* **Try it**
Take the entries below and return them unchanged.

[[ Exercise materials, beginning ]]

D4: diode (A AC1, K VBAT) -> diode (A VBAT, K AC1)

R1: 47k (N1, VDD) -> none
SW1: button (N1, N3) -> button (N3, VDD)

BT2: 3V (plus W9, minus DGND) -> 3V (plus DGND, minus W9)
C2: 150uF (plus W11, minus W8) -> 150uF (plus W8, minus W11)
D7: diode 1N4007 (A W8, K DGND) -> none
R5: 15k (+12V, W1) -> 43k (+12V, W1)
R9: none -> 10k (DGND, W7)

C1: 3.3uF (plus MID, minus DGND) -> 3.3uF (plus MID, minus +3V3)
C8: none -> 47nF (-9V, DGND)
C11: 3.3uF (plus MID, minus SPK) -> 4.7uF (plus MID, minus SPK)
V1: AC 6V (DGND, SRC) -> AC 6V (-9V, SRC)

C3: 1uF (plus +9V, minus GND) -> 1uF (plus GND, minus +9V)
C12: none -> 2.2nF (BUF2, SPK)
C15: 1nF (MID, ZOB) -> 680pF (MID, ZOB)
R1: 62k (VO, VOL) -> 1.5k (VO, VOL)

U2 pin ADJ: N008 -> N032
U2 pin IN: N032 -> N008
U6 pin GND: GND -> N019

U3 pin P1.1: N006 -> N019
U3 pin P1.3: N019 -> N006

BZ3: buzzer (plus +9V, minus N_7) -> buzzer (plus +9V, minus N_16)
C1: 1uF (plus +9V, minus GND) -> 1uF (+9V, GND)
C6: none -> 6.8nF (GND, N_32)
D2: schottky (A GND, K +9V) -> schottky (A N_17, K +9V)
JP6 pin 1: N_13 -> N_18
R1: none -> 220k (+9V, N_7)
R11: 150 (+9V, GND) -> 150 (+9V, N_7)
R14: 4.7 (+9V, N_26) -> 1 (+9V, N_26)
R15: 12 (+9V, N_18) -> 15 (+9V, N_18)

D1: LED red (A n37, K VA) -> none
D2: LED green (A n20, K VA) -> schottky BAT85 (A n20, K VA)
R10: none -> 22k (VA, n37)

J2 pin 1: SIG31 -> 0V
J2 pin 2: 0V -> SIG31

[[ Exercise materials, end ]]

* **Result below**
D4: diode (A AC1, K VBAT) -> diode (A VBAT, K AC1)

R1: 47k (N1, VDD) -> none
SW1: button (N1, N3) -> button (N3, VDD)

BT2: 3V (plus W9, minus DGND) -> 3V (plus DGND, minus W9)
C2: 150uF (plus W11, minus W8) -> 150uF (plus W8, minus W11)
D7: diode 1N4007 (A W8, K DGND) -> none
R5: 15k (+12V, W1) -> 43k (+12V, W1)
R9: none -> 10k (DGND, W7)

C1: 3.3uF (plus MID, minus DGND) -> 3.3uF (plus MID, minus +3V3)
C8: none -> 47nF (-9V, DGND)
C11: 3.3uF (plus MID, minus SPK) -> 4.7uF (plus MID, minus SPK)
V1: AC 6V (DGND, SRC) -> AC 6V (-9V, SRC)

C3: 1uF (plus +9V, minus GND) -> 1uF (plus GND, minus +9V)
C12: none -> 2.2nF (BUF2, SPK)
C15: 1nF (MID, ZOB) -> 680pF (MID, ZOB)
R1: 62k (VO, VOL) -> 1.5k (VO, VOL)

U2 pin ADJ: N008 -> N032
U2 pin IN: N032 -> N008
U6 pin GND: GND -> N019

U3 pin P1.1: N006 -> N019
U3 pin P1.3: N019 -> N006

BZ3: buzzer (plus +9V, minus N_7) -> buzzer (plus +9V, minus N_16)
C1: 1uF (plus +9V, minus GND) -> 1uF (+9V, GND)
C6: none -> 6.8nF (GND, N_32)
D2: schottky (A GND, K +9V) -> schottky (A N_17, K +9V)
JP6 pin 1: N_13 -> N_18
R1: none -> 220k (+9V, N_7)
R11: 150 (+9V, GND) -> 150 (+9V, N_7)
R14: 4.7 (+9V, N_26) -> 1 (+9V, N_26)
R15: 12 (+9V, N_18) -> 15 (+9V, N_18)

D1: LED red (A n37, K VA) -> none
D2: LED green (A n20, K VA) -> schottky BAT85 (A n20, K VA)
R10: none -> 22k (VA, n37)

J2 pin 1: SIG31 -> 0V
J2 pin 2: 0V -> SIG31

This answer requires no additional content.